[MATERIAL PROVIDED — start]

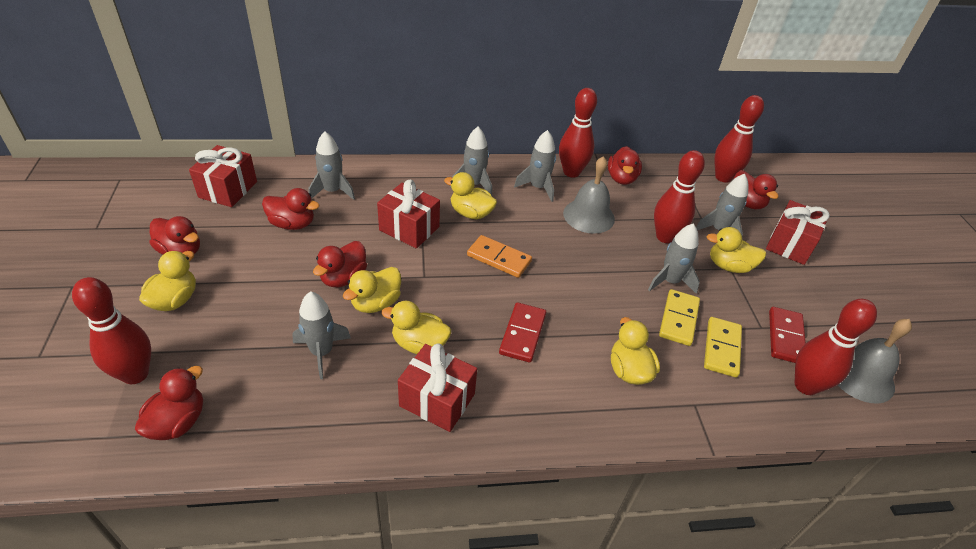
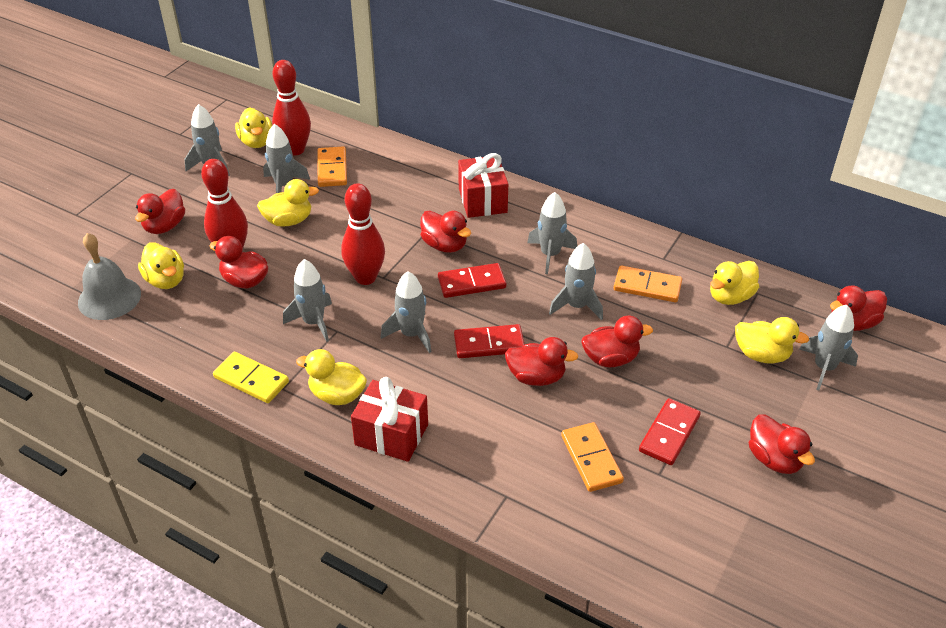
grey bell: 2 -> 1
grey rocket: 6 -> 7
orange domino: 1 -> 3
red bowling pin: 5 -> 3
red domino: 2 -> 3
red duck: 6 -> 7
red gift: 4 -> 2
yellow domino: 2 -> 1

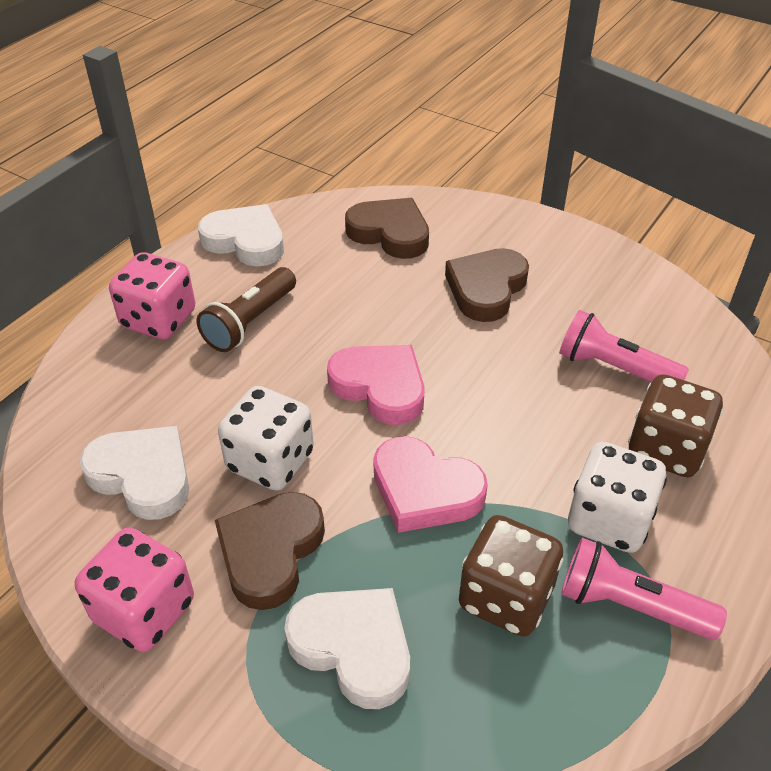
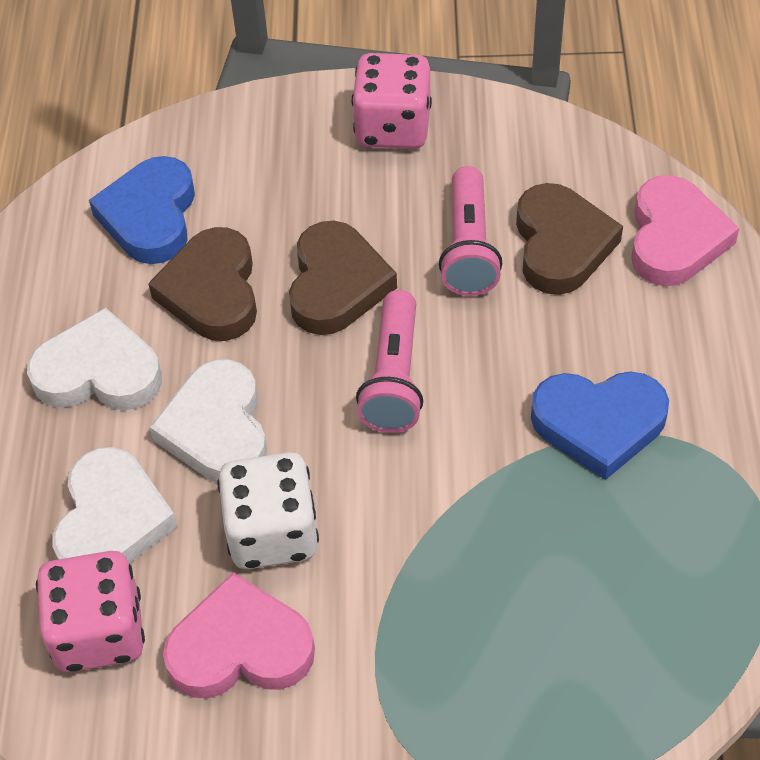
blue heart: 0 -> 2
brown dice: 2 -> 0
brown flashlight: 1 -> 0
white dice: 2 -> 1

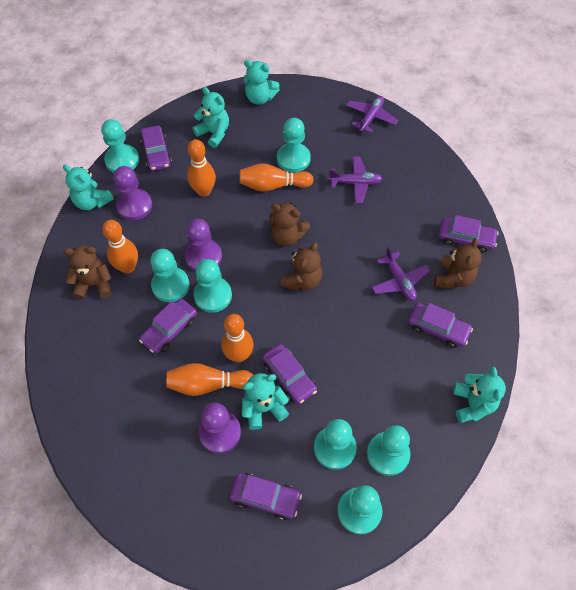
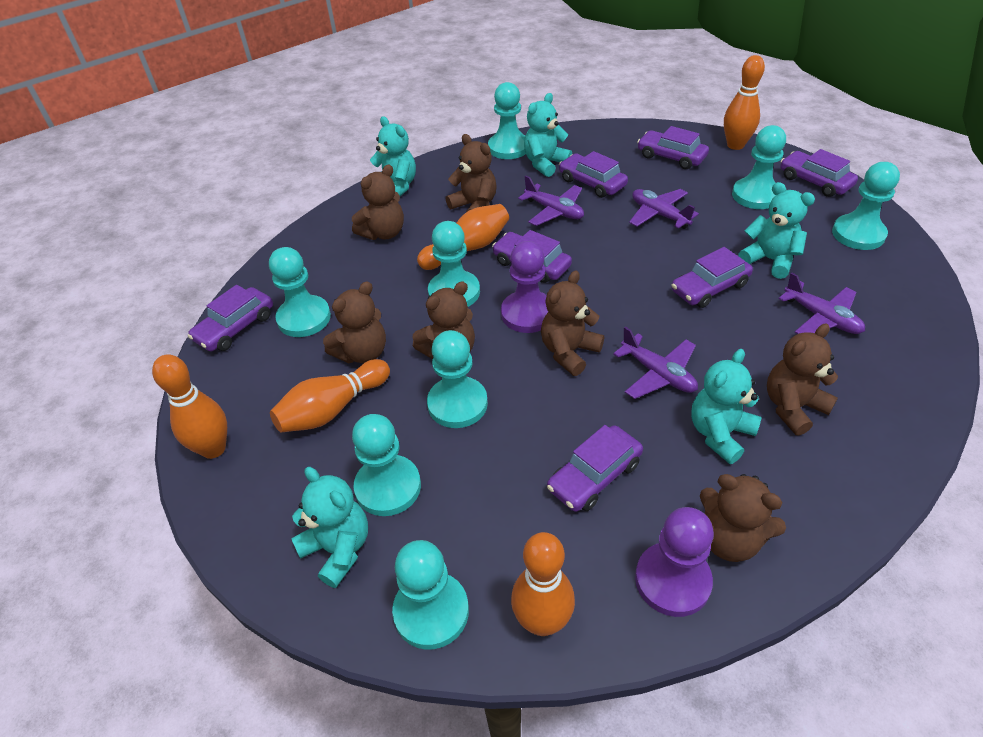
brown teddy bear: 4 -> 7
purple car: 6 -> 7
purple pawn: 3 -> 2
purple plane: 3 -> 4
turquoise pawn: 7 -> 8

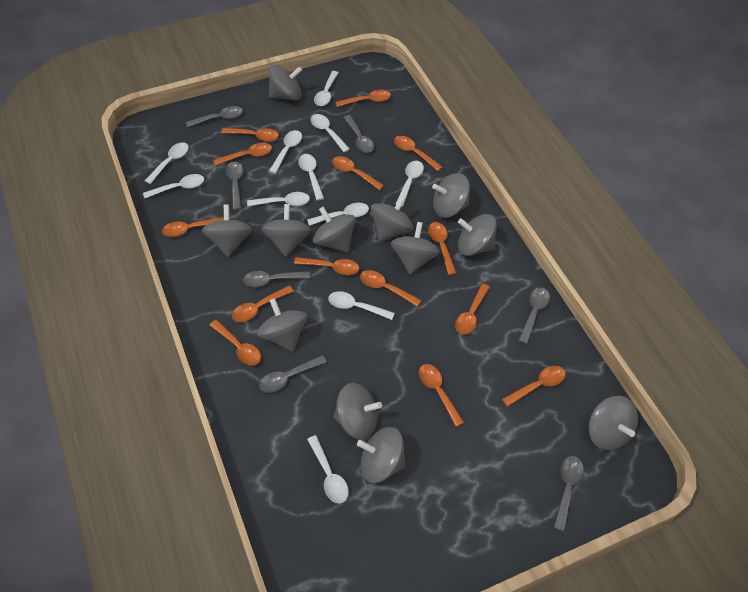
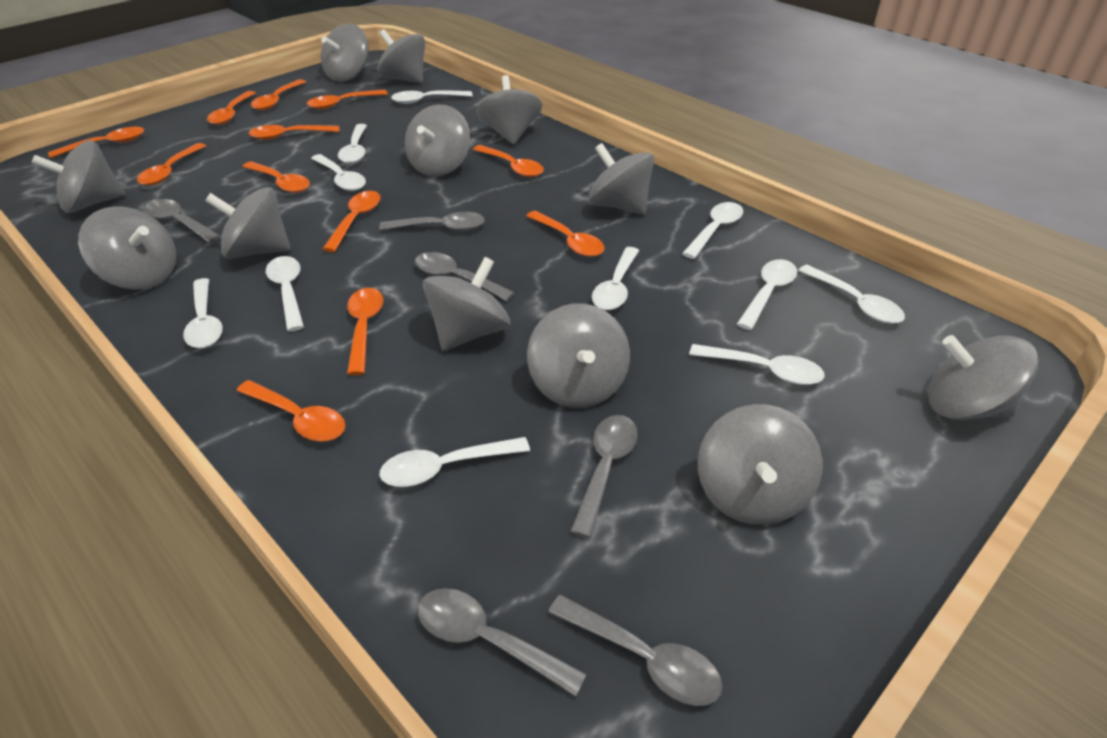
grey spoon: 7 -> 6
orange spoon: 14 -> 12

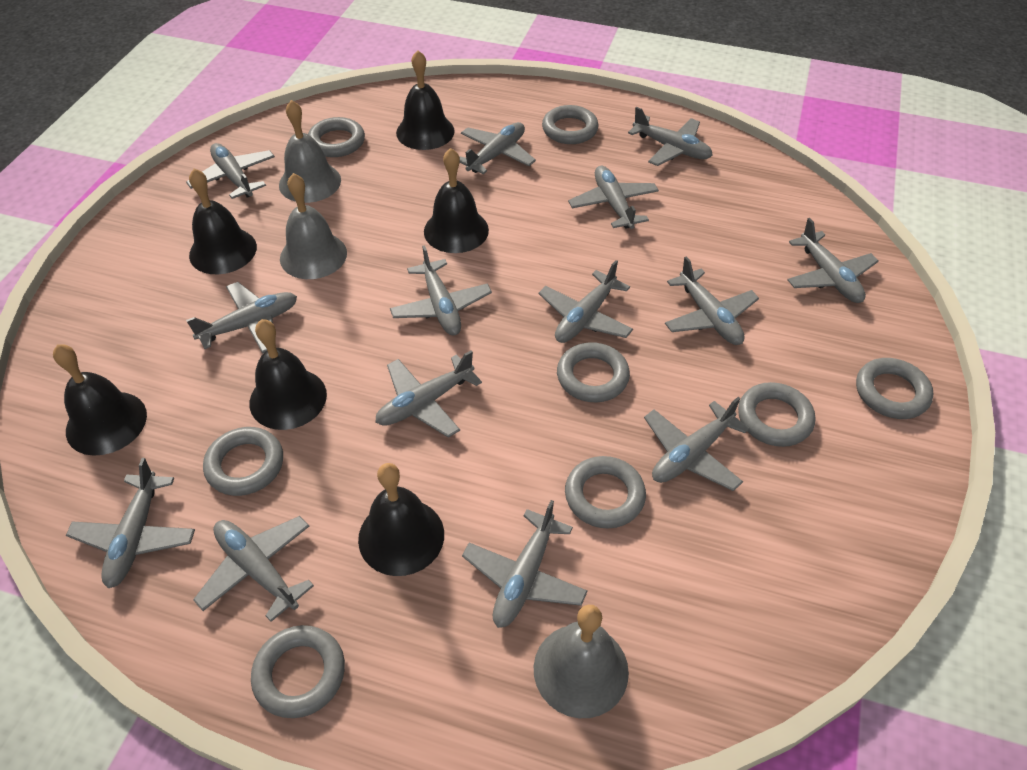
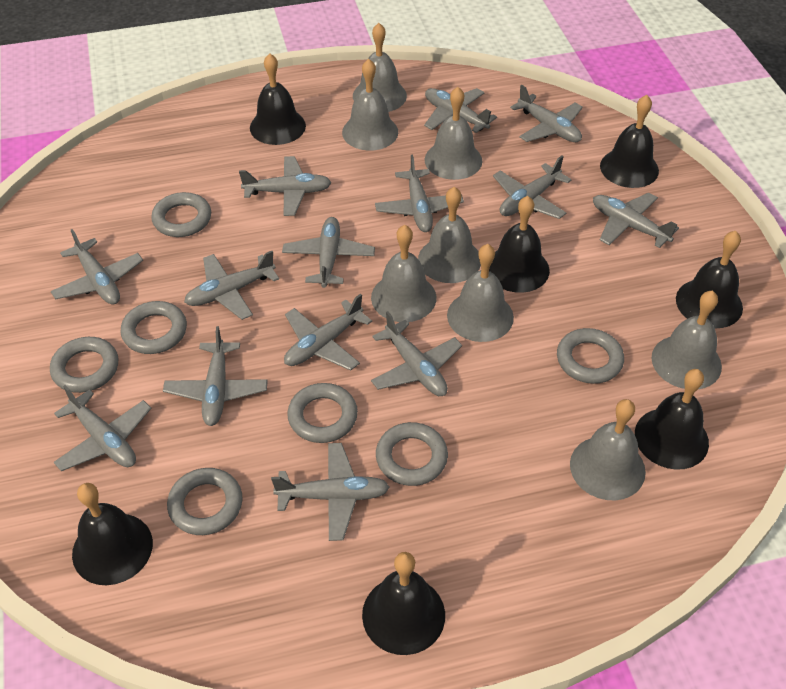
black bell: 6 -> 7
grey bell: 3 -> 8
grey ring: 8 -> 7

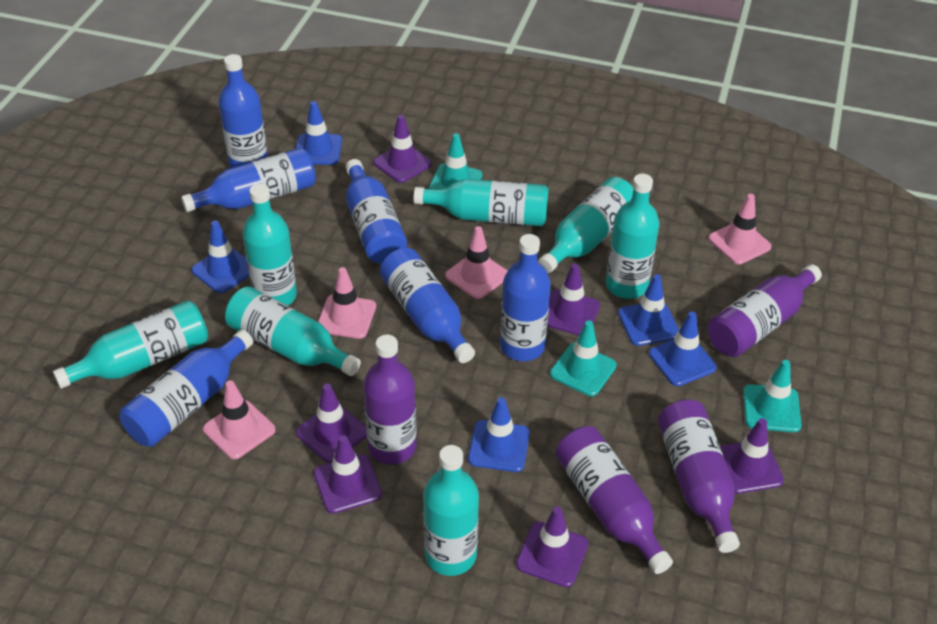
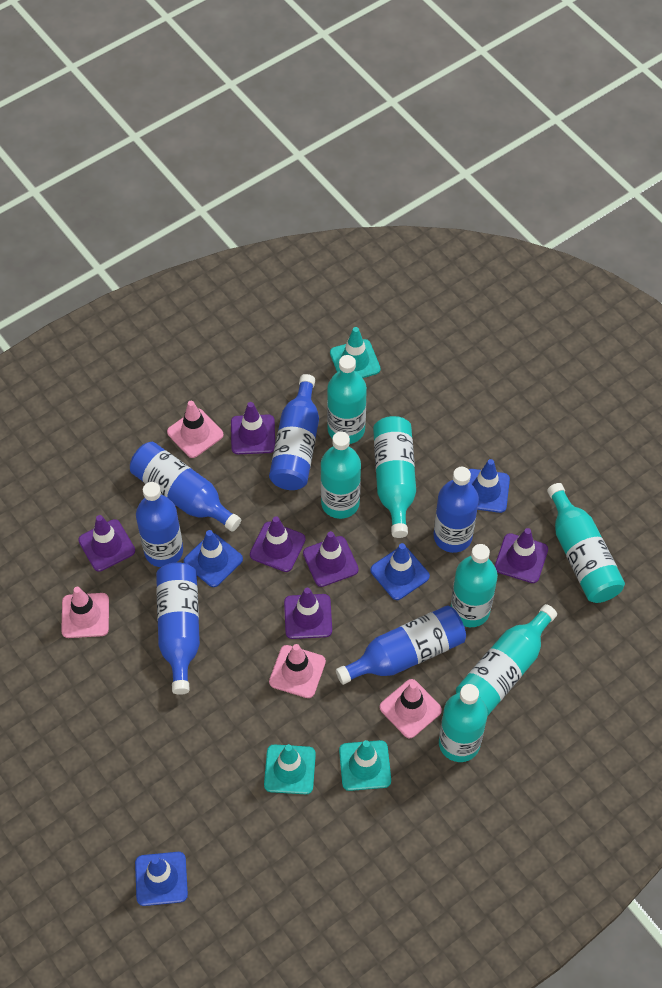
blue traffic cone: 5 -> 4
purple bottle: 4 -> 0

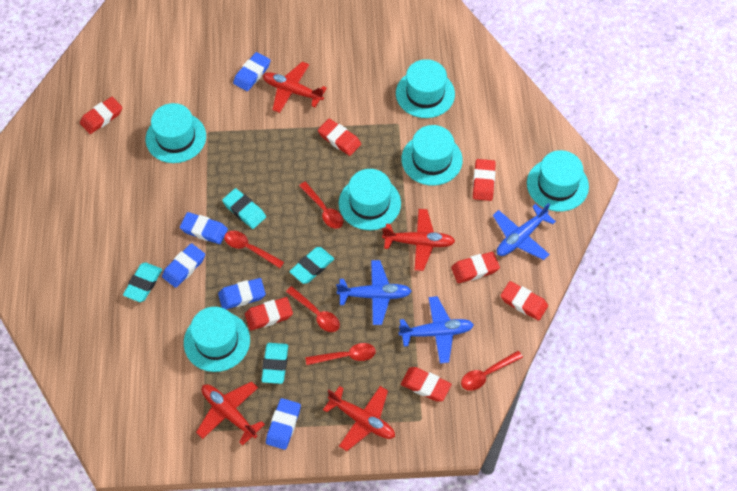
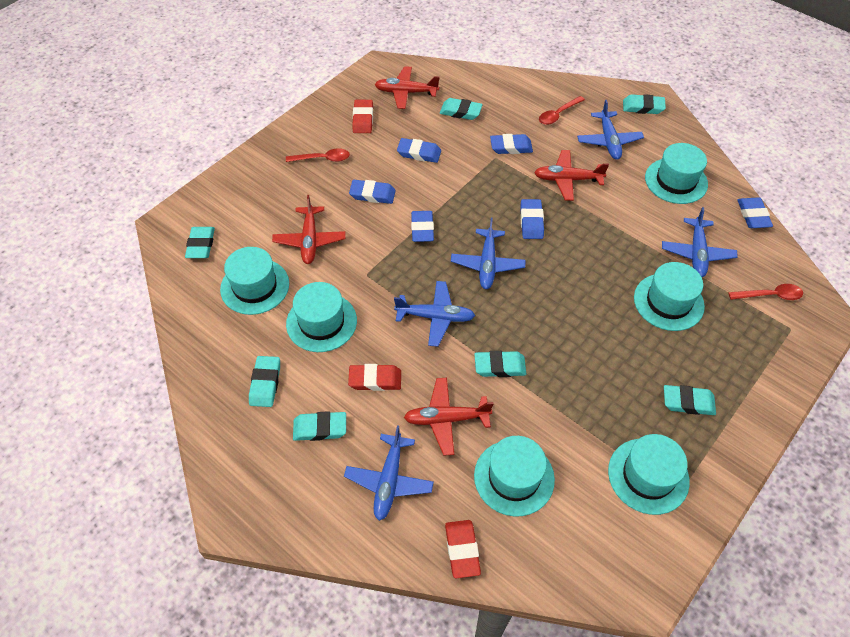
blue eraser: 5 -> 6
blue plane: 3 -> 5
red eraser: 7 -> 3
red spoon: 5 -> 3
turquoise eraser: 4 -> 7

[MATERIAL PROVIDED — finish]

* EXERCISE REQUIREMENTS: Copy out the lines of the records above in which the string "bell" appears.

* RESPONSE BELOW:
grey bell: 2 -> 1
black bell: 6 -> 7
grey bell: 3 -> 8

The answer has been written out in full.